§ **WORK ITEM**:
In the entries that follow, the first line to write out is the one containing "red rectangle: (204, 78)", and the last is the one containing "orange arrow: (156, 123)". Reproduce that stretch exactly, with nothing before or after it.

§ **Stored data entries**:
----
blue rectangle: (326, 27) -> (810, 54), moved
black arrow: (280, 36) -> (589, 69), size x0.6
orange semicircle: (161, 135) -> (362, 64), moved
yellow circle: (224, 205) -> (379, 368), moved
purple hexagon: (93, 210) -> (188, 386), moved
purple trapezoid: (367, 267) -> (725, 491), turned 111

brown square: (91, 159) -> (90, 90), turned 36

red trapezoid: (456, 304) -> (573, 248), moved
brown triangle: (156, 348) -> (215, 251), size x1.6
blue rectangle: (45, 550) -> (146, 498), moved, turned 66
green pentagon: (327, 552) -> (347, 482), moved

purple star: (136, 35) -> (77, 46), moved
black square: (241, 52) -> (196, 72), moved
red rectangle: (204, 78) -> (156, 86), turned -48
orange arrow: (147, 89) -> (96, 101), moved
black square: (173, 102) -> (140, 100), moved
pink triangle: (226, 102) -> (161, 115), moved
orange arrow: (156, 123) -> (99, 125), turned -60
----
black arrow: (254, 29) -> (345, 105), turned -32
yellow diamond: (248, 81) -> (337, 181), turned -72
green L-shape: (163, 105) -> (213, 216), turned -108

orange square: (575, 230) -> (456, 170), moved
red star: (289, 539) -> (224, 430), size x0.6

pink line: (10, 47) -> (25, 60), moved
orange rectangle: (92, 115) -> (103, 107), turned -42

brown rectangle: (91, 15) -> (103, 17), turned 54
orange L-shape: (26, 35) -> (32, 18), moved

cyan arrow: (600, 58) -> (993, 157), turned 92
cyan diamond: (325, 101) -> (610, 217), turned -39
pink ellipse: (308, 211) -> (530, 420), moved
----
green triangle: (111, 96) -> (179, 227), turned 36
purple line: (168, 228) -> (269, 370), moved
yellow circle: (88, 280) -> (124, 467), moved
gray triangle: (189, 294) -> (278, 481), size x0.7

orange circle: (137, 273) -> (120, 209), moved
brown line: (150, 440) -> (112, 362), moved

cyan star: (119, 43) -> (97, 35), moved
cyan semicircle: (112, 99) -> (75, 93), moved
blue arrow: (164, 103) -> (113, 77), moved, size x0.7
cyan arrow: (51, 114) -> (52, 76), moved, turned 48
----
§ **RESPONSE FOR THIS EXERCISE**:
red rectangle: (204, 78) -> (156, 86), turned -48
orange arrow: (147, 89) -> (96, 101), moved
black square: (173, 102) -> (140, 100), moved
pink triangle: (226, 102) -> (161, 115), moved
orange arrow: (156, 123) -> (99, 125), turned -60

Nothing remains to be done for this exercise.